Problem statement: Transcribe the entries below without changing a word, and omit every picture.

Dataset entries:
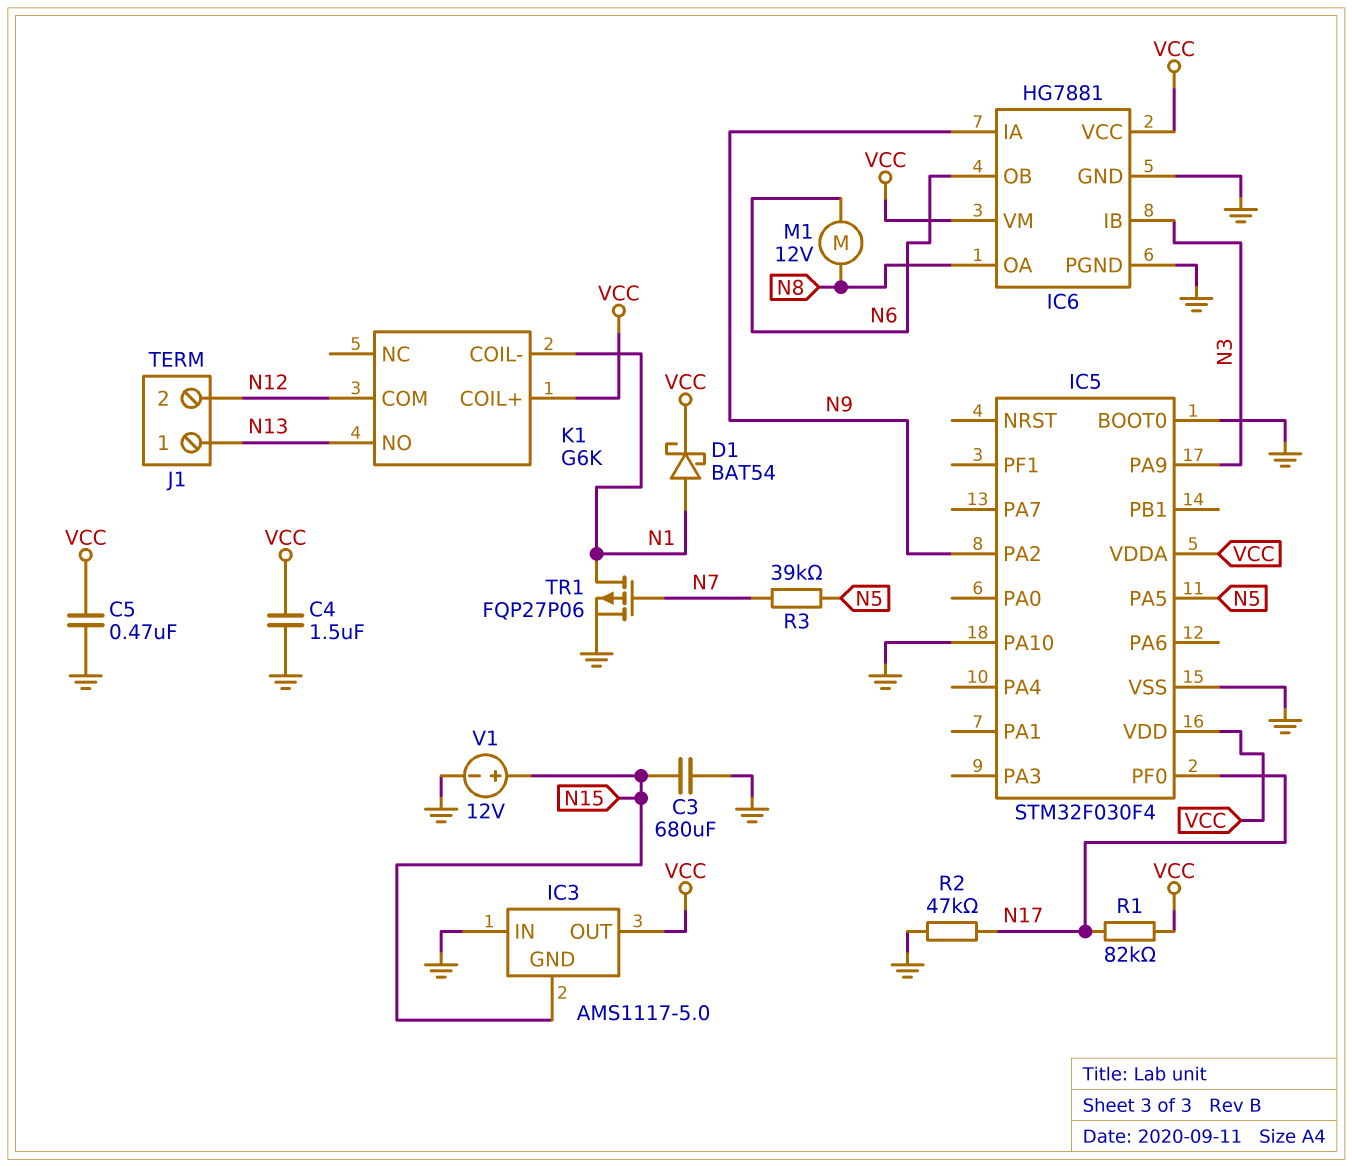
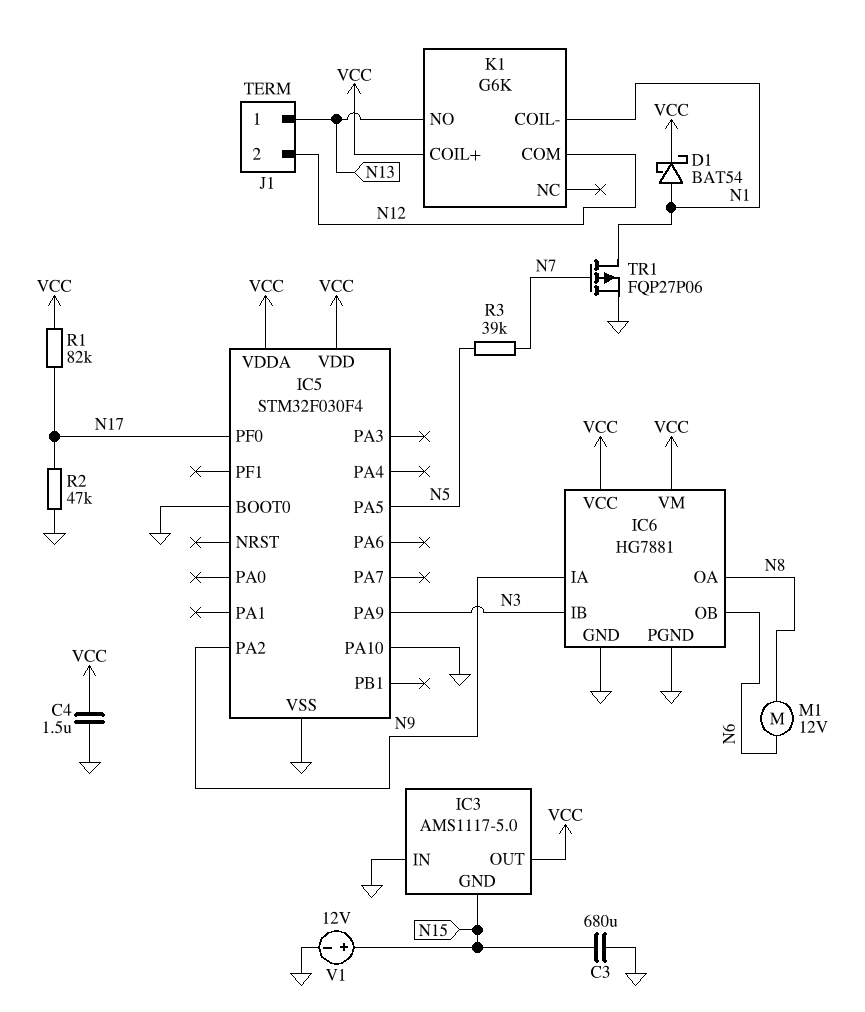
C5: 470nF (GND, VCC) -> none

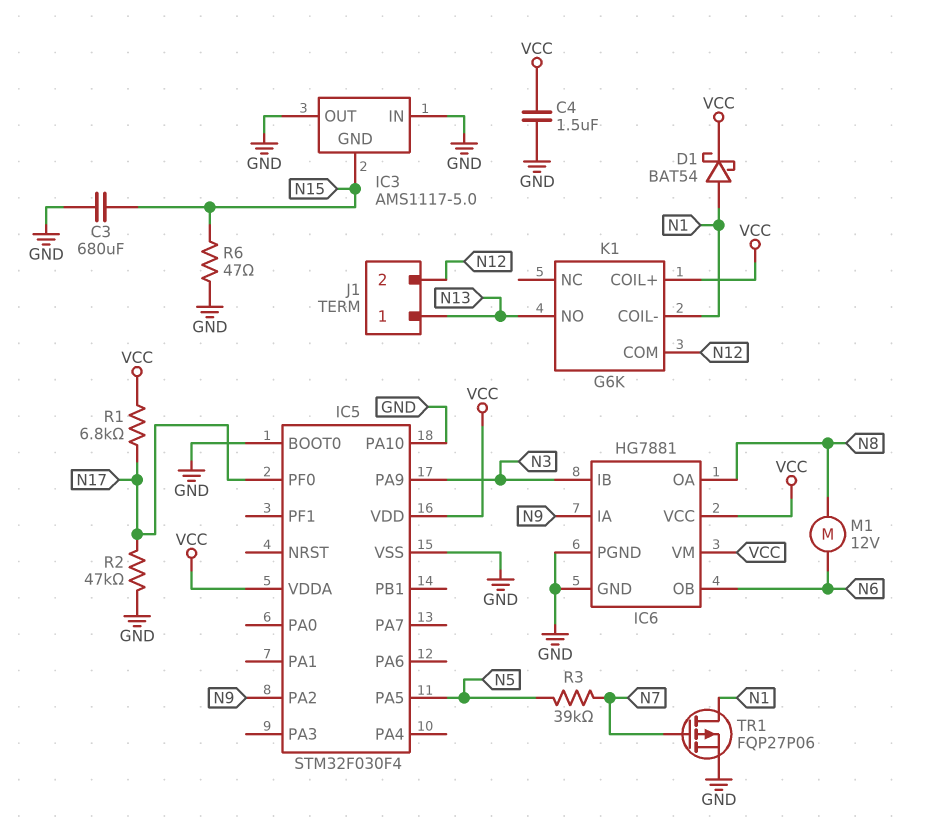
IC3 pin OUT: VCC -> GND
R1: 82k (N17, VCC) -> 6.8k (N17, VCC)
R6: none -> 47 (GND, N15)
V1: 12V (plus N15, minus GND) -> none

Exercise output:
C5: 470nF (GND, VCC) -> none

IC3 pin OUT: VCC -> GND
R1: 82k (N17, VCC) -> 6.8k (N17, VCC)
R6: none -> 47 (GND, N15)
V1: 12V (plus N15, minus GND) -> none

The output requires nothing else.